YOUR GOAL: Exclude images; transcribe the rest of the data exactly.

INFORMATION SHOWN:
....

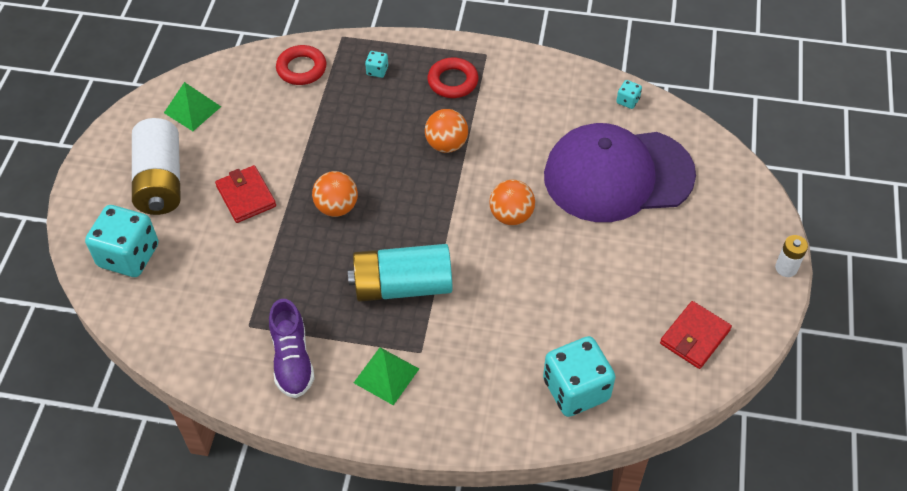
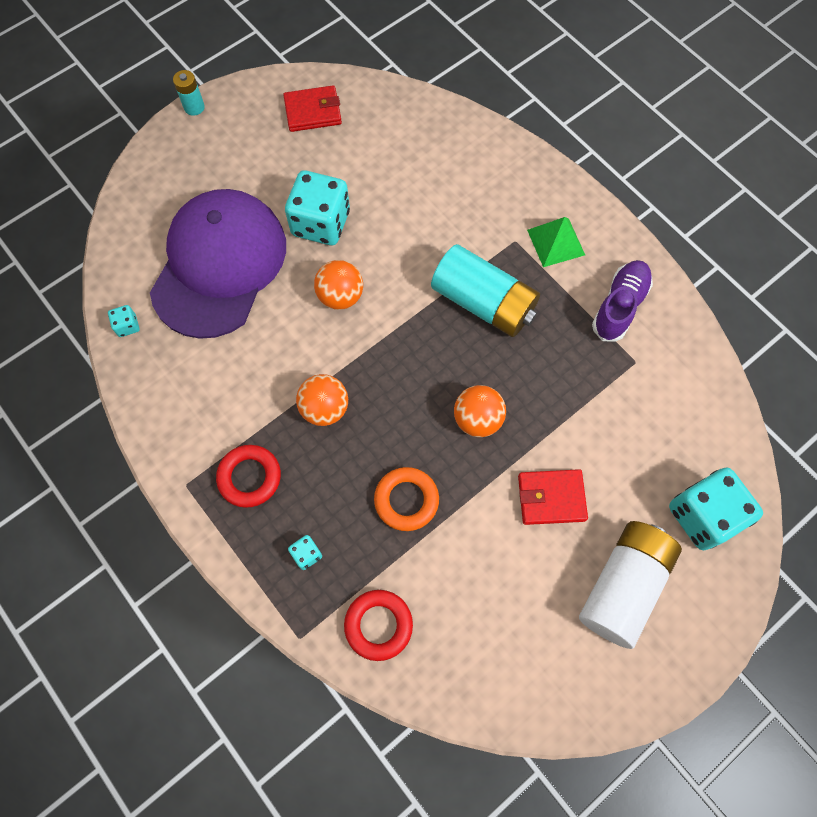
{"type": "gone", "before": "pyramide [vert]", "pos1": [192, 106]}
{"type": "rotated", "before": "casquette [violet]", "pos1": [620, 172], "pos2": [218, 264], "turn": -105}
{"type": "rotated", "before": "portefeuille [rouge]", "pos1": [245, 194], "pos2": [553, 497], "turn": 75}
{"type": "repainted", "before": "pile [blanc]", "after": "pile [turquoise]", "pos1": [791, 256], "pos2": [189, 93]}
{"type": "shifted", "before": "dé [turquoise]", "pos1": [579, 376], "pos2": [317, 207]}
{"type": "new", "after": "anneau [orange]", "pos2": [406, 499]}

....

EXERCISE RESPONSE:
{"type": "gone", "before": "pyramide [vert]", "pos1": [192, 106]}
{"type": "rotated", "before": "casquette [violet]", "pos1": [620, 172], "pos2": [218, 264], "turn": -105}
{"type": "rotated", "before": "portefeuille [rouge]", "pos1": [245, 194], "pos2": [553, 497], "turn": 75}
{"type": "repainted", "before": "pile [blanc]", "after": "pile [turquoise]", "pos1": [791, 256], "pos2": [189, 93]}
{"type": "shifted", "before": "dé [turquoise]", "pos1": [579, 376], "pos2": [317, 207]}
{"type": "new", "after": "anneau [orange]", "pos2": [406, 499]}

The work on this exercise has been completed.